## EXERCISE OBJECTIVE
Every line from the one containing "Return every road" down to the last line of the listing below should be restated exactly, and nothing else.

======

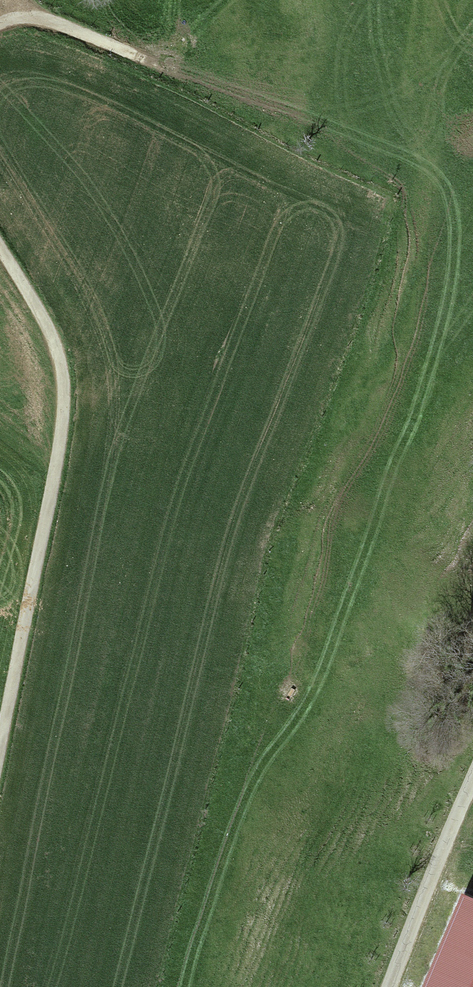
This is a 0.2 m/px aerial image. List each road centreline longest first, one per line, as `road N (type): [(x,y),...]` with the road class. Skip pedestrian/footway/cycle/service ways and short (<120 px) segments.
road 1 (track): [(0,752),(64,419),(55,344),(0,247)]
road 2 (track): [(391,986),(472,791)]
road 3 (track): [(0,23),(40,18),(140,57)]

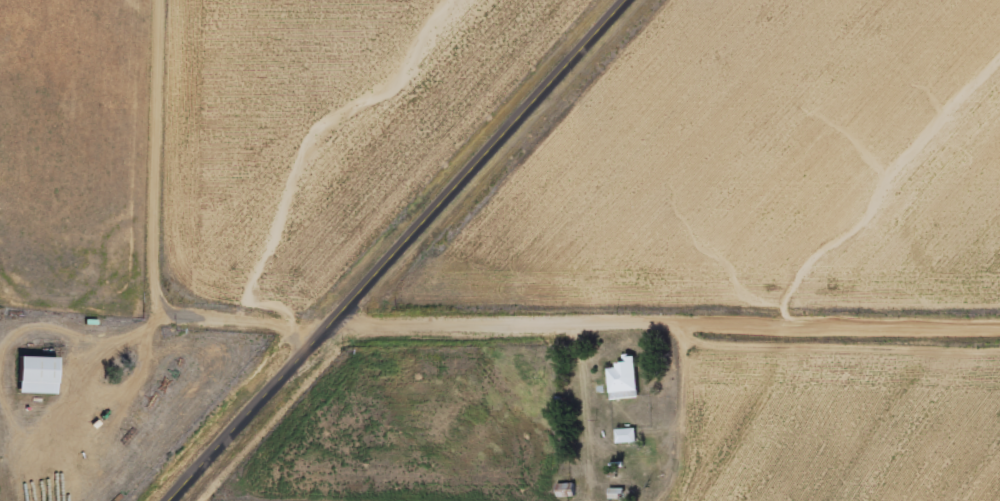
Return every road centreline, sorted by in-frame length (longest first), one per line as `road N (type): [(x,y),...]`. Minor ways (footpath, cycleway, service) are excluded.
road 1 (secondary): [(175,500),(631,0)]
road 2 (residential): [(999,325),(341,322)]
road 3 (residential): [(185,309),(168,293),(161,269),(165,0)]
road 4 (residential): [(341,322),(302,331),(185,309)]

======

## OUTPUT
Return every road centreline, sorted by in-frame length (longest first), one per line as `road N (type): [(x,y),...]`. Minor ways (footpath, cycleway, service) are excluded.
road 1 (secondary): [(175,500),(631,0)]
road 2 (residential): [(999,325),(341,322)]
road 3 (residential): [(185,309),(168,293),(161,269),(165,0)]
road 4 (residential): [(341,322),(302,331),(185,309)]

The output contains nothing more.